(Remote sensing object lists)
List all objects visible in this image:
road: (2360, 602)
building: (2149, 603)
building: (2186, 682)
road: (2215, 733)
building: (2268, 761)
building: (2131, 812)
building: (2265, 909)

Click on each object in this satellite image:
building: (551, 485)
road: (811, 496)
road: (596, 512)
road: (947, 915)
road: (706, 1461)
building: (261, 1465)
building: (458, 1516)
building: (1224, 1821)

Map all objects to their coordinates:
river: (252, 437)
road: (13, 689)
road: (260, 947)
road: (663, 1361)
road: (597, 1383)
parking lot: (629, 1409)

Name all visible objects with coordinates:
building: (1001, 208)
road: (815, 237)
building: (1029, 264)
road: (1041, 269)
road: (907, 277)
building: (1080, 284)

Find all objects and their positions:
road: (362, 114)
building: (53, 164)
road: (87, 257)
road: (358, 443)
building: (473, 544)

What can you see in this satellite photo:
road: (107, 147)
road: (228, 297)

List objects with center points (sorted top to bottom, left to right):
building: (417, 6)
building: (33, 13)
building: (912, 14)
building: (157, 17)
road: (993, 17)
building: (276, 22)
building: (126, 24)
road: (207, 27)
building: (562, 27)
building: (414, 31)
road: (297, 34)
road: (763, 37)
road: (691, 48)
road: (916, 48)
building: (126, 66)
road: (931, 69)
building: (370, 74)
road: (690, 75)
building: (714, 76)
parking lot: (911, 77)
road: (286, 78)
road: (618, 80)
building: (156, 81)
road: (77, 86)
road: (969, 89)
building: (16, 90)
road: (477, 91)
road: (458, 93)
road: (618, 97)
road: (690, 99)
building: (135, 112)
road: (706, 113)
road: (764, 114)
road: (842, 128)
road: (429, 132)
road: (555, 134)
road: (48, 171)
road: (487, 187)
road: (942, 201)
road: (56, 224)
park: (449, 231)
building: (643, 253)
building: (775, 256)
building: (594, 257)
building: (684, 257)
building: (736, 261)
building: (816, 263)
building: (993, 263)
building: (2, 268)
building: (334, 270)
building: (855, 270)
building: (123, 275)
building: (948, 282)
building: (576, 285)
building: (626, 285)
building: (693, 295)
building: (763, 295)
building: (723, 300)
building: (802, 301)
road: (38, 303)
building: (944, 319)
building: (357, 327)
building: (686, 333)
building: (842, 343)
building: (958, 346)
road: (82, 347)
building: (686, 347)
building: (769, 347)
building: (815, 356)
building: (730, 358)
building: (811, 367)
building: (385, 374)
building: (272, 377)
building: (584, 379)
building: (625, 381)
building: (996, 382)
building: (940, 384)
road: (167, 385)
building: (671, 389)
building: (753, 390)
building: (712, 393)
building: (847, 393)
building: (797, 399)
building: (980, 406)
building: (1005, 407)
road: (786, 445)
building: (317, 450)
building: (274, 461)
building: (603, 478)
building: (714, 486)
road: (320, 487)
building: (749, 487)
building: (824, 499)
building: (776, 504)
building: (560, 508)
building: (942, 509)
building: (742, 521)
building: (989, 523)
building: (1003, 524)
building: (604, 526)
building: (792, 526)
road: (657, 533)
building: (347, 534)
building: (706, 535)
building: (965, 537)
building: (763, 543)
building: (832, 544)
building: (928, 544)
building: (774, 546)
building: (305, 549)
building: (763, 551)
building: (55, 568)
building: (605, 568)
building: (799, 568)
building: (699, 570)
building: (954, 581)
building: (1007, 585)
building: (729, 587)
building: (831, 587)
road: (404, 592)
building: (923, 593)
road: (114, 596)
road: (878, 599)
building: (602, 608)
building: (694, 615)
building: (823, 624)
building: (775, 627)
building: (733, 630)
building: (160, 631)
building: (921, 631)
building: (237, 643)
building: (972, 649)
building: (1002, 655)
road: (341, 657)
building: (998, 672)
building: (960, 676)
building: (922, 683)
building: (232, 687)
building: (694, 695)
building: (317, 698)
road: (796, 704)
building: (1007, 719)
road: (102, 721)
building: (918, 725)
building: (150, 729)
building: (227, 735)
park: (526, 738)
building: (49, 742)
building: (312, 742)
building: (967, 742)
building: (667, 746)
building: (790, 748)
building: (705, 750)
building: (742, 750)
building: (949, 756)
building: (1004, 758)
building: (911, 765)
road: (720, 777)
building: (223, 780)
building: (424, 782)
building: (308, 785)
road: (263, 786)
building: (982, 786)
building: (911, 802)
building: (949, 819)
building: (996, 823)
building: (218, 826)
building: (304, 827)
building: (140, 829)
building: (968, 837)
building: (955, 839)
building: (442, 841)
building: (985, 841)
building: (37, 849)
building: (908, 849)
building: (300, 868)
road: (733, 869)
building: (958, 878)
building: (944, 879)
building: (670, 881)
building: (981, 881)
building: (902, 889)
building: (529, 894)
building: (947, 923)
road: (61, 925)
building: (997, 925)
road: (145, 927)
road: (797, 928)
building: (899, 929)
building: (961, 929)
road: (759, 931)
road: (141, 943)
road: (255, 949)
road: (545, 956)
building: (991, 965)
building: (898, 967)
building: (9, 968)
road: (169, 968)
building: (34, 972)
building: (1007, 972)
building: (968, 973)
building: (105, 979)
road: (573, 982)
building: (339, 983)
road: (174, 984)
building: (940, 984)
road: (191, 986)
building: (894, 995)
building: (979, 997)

**Exercise requirements**
If a line in the entries holds the string "satellite", count it, then state the total and nothing more.

**Exercise response**
2